Content revision data
_____

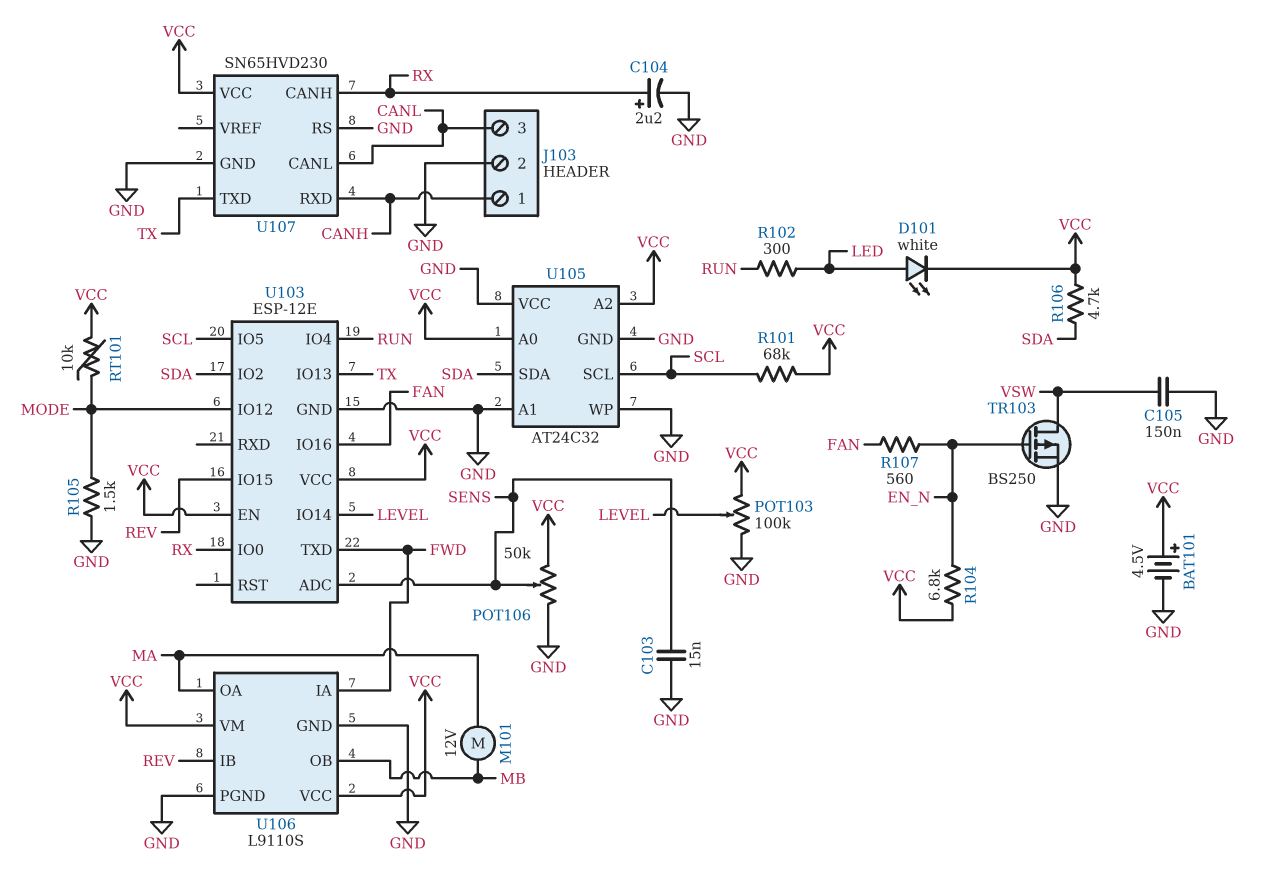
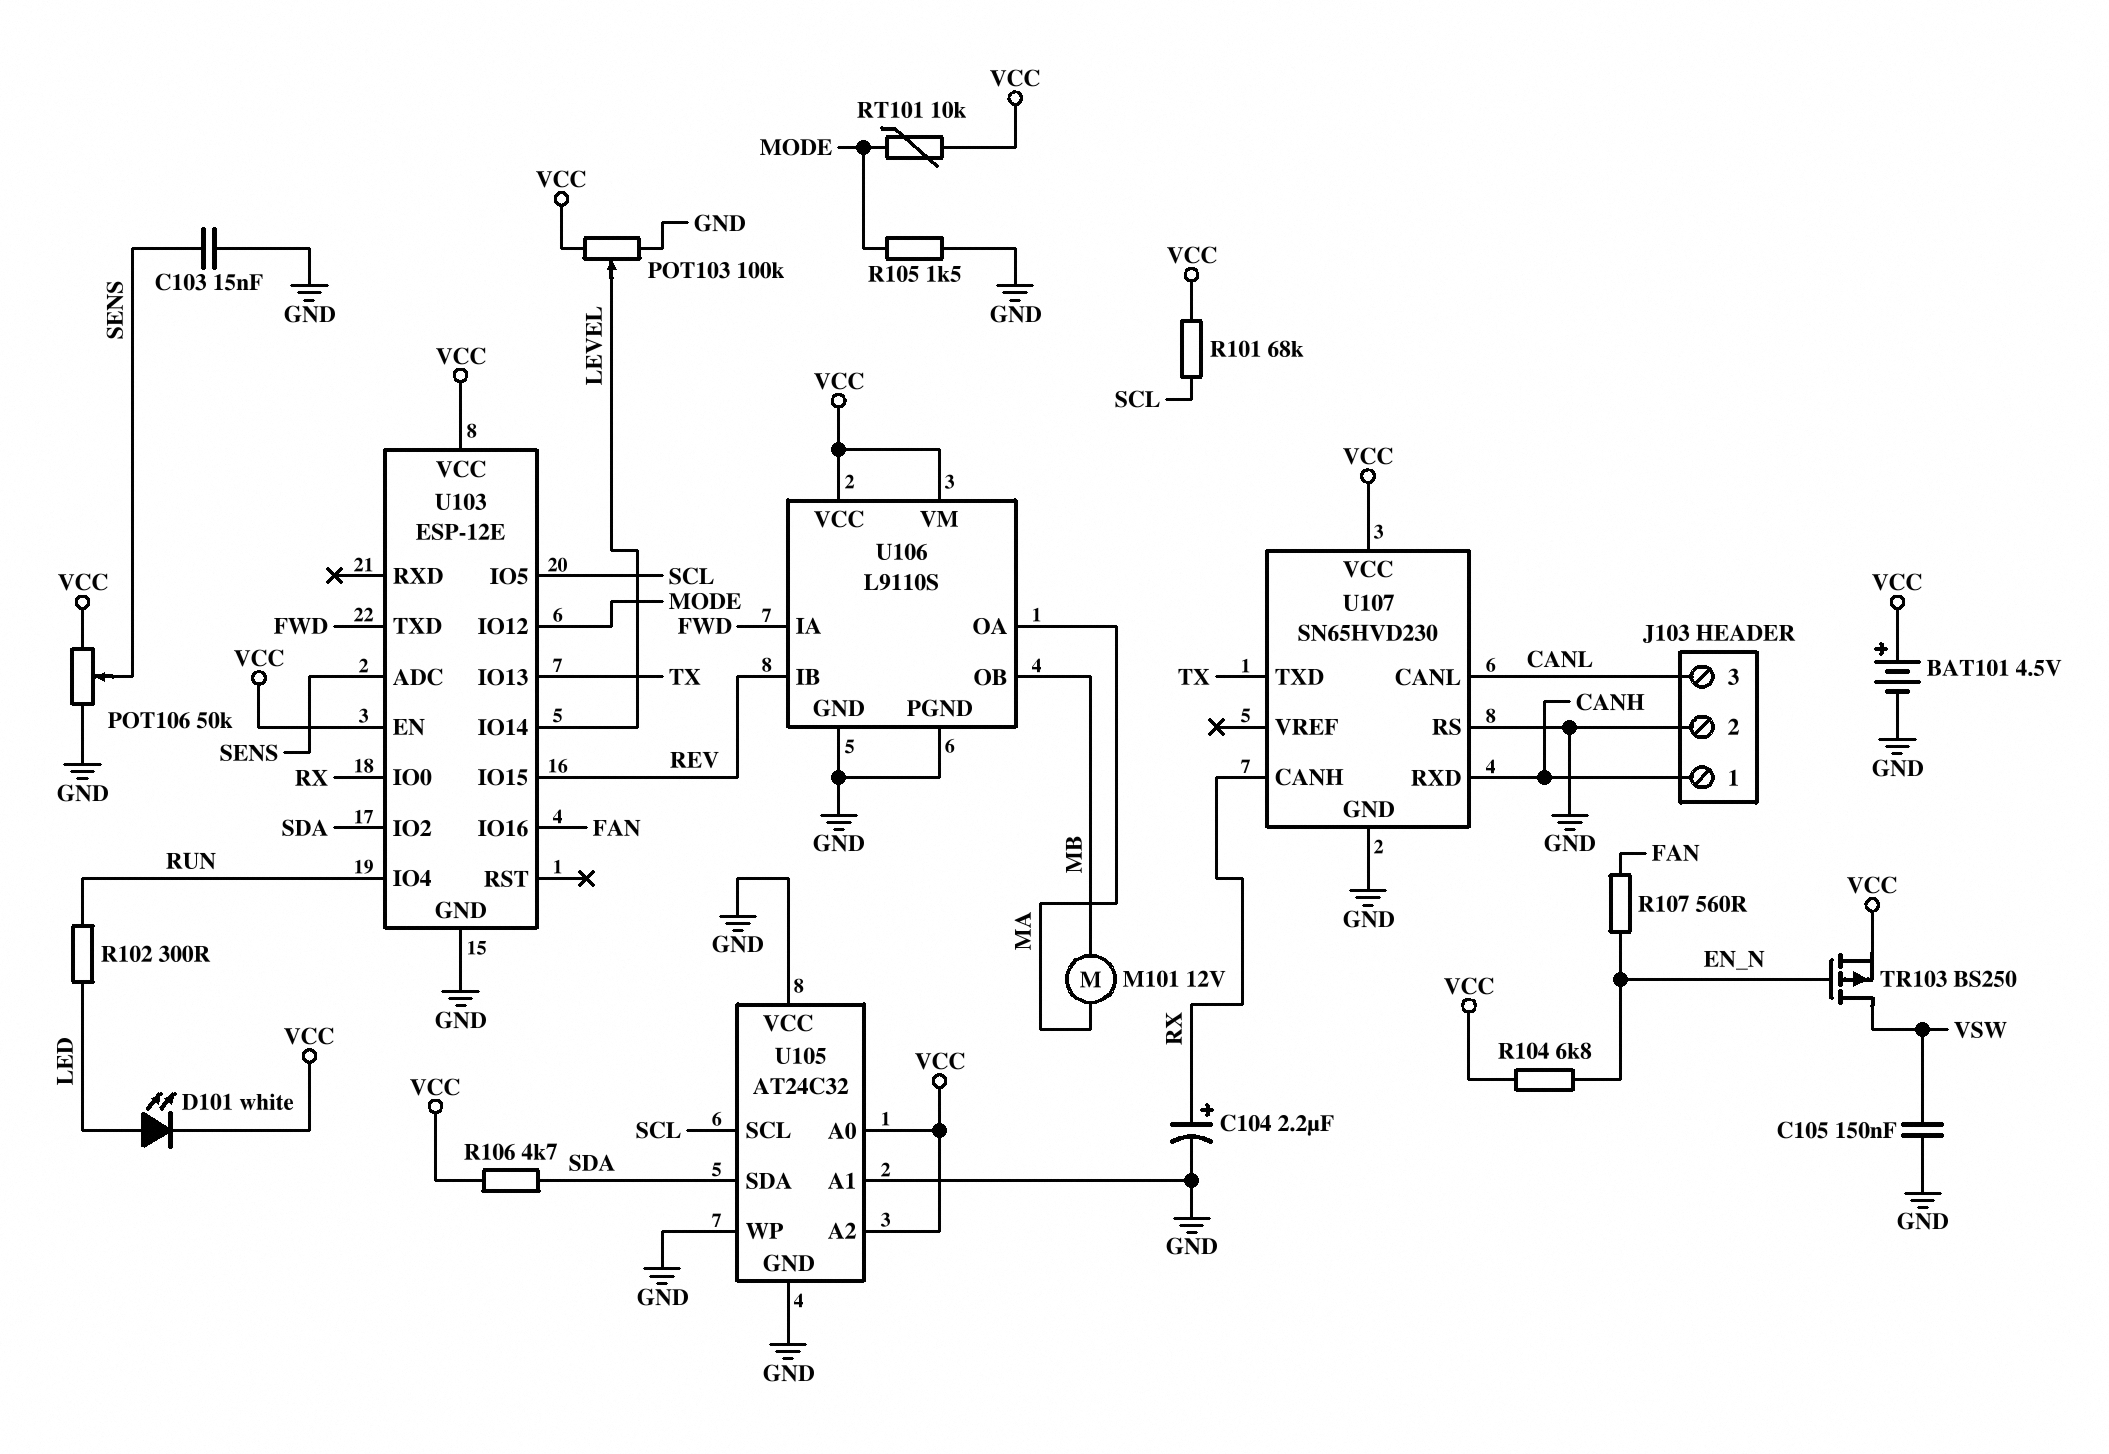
TR103: PMOS BS250 (G EN_N, D VSW, S GND) -> PMOS BS250 (G EN_N, D VSW, S VCC)

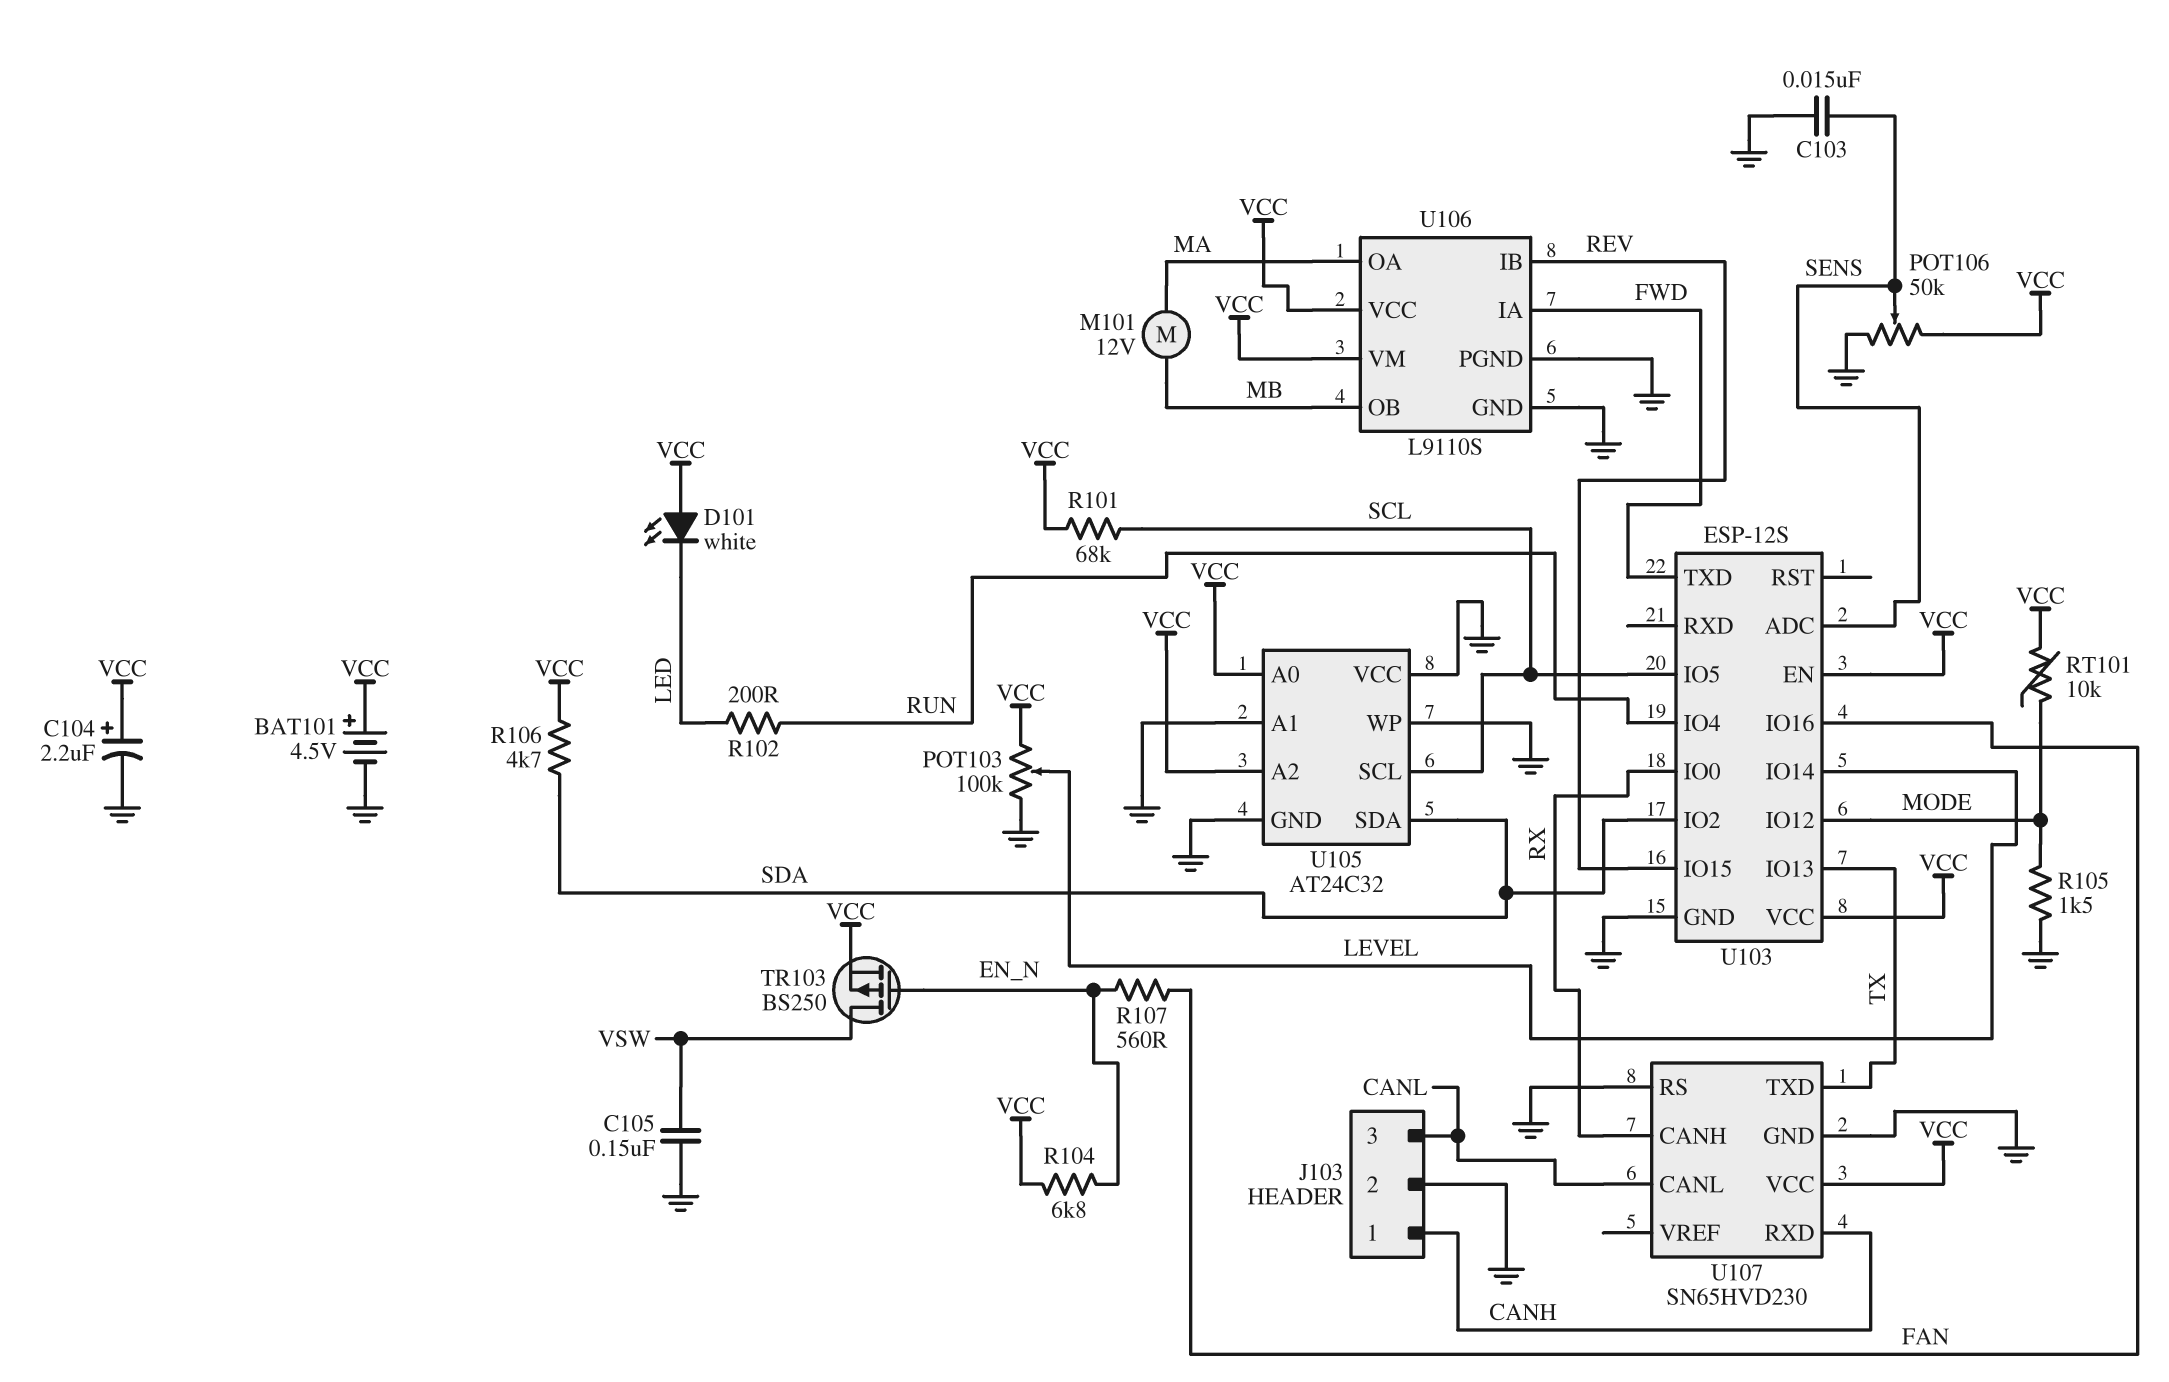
C104: 2.2uF (plus RX, minus GND) -> 2.2uF (plus VCC, minus GND)
D101: LED white (A LED, K VCC) -> LED white (A VCC, K LED)
R102: 300 (LED, RUN) -> 200 (LED, RUN)
U103: ESP-12E -> ESP-12S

_____

EXERCISE PROMPT —
The answer is the entries above, given again exactly, with no pictures among them.

ANSWER FOR THE TASK —
TR103: PMOS BS250 (G EN_N, D VSW, S GND) -> PMOS BS250 (G EN_N, D VSW, S VCC)

C104: 2.2uF (plus RX, minus GND) -> 2.2uF (plus VCC, minus GND)
D101: LED white (A LED, K VCC) -> LED white (A VCC, K LED)
R102: 300 (LED, RUN) -> 200 (LED, RUN)
U103: ESP-12E -> ESP-12S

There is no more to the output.